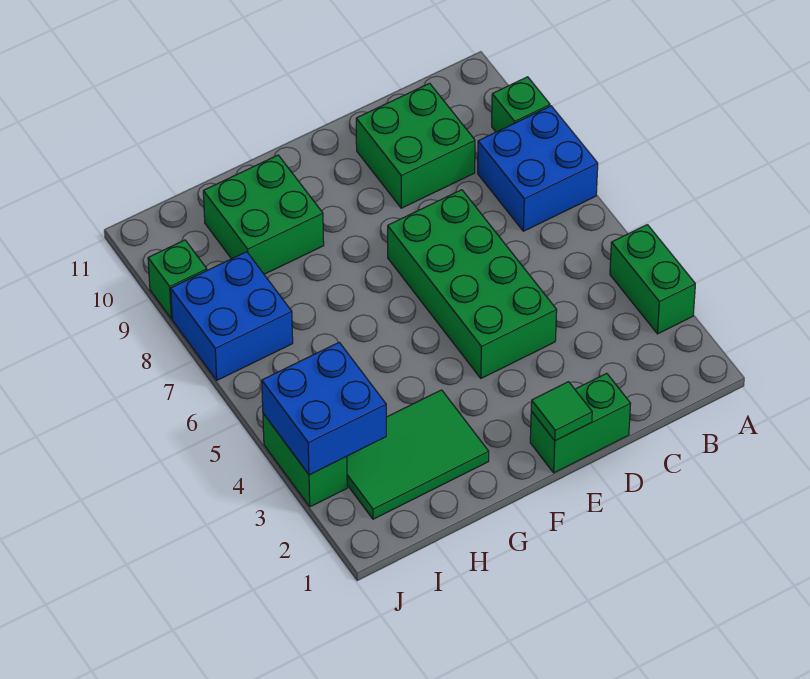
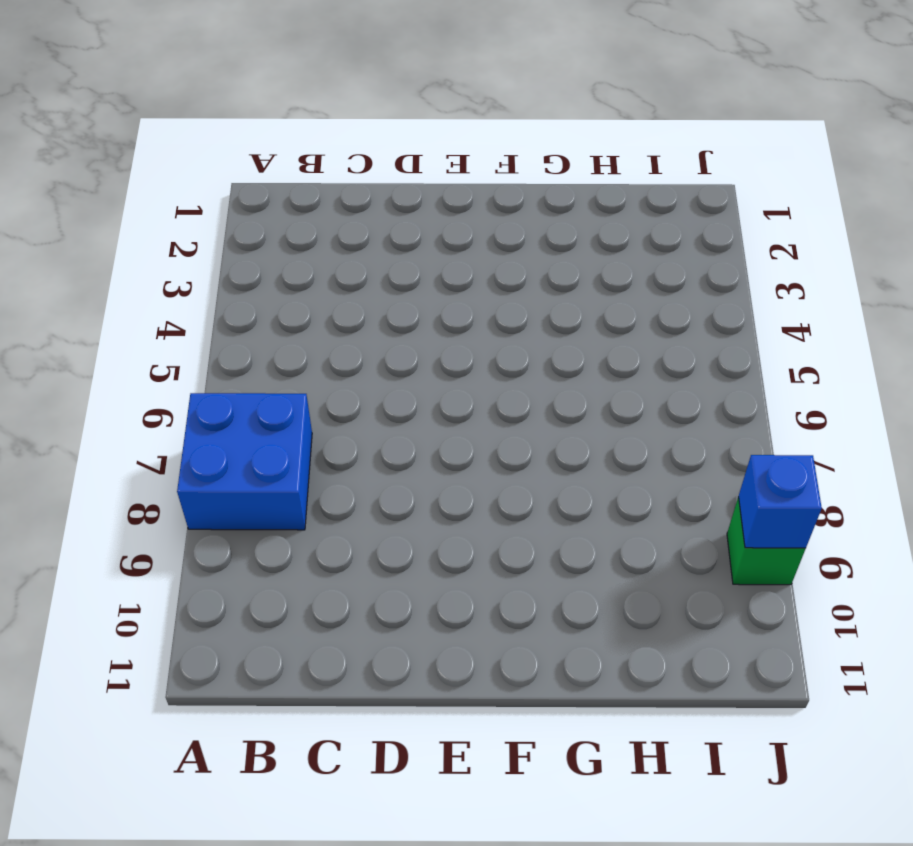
blue brick J9 level 2 -> none
none -> green brick A3:A4 level 1
none -> green brick A9 level 1
none -> green brick C9:D10 level 1

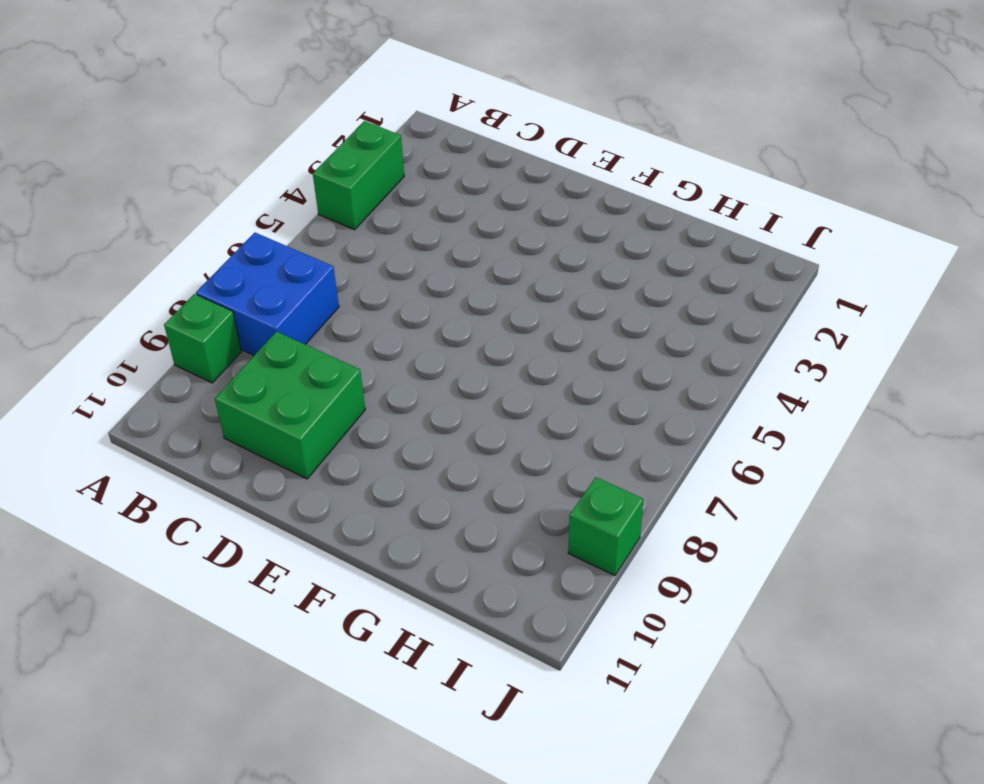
none -> green brick D1:E1 level 1
none -> green brick D4:E7 level 1
none -> green tile G2:I3 level 1

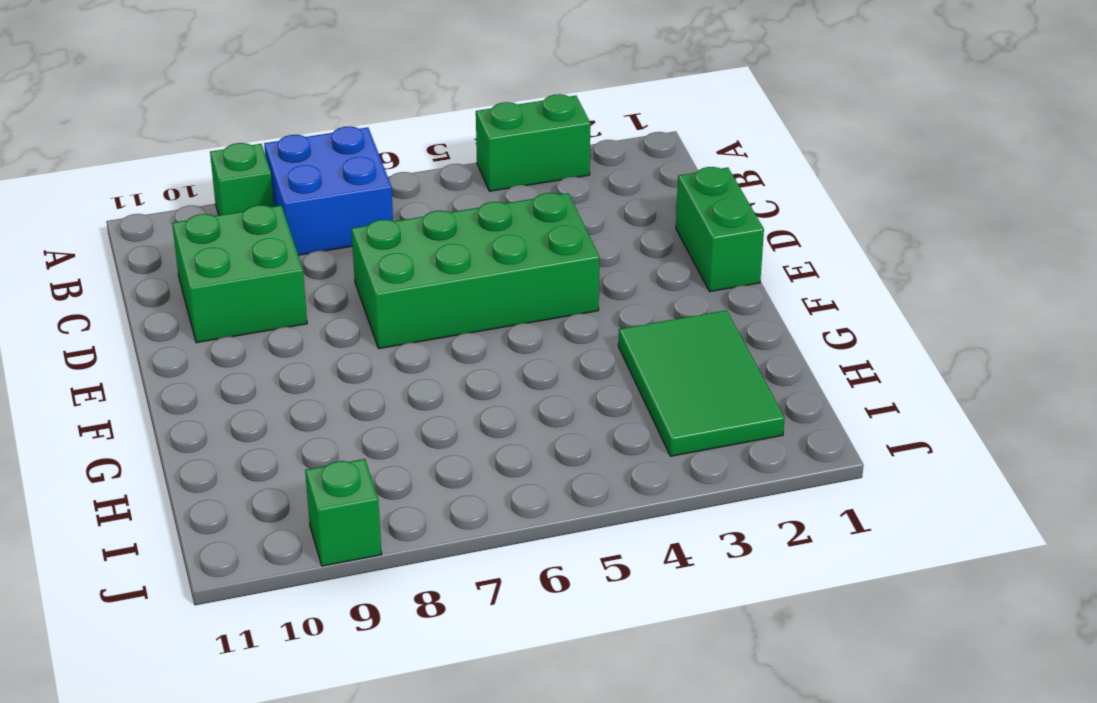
none -> green brick G9:H10 level 1
none -> blue brick I7:J8 level 1
none -> green brick J3:J4 level 1

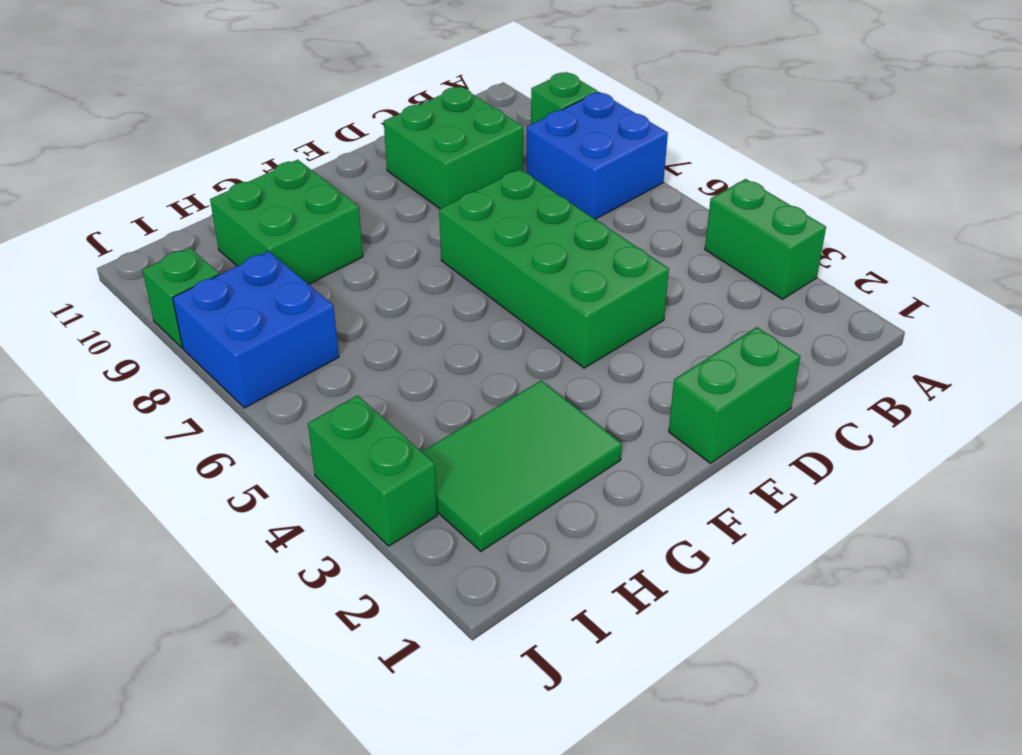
none -> green tile E1 level 2
none -> blue brick I3:J4 level 2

◆ THE TASK: Which lines of the data contain the string "tile"? Copy each of them.

◆ SOLUTION:
none -> green tile G2:I3 level 1
none -> green tile E1 level 2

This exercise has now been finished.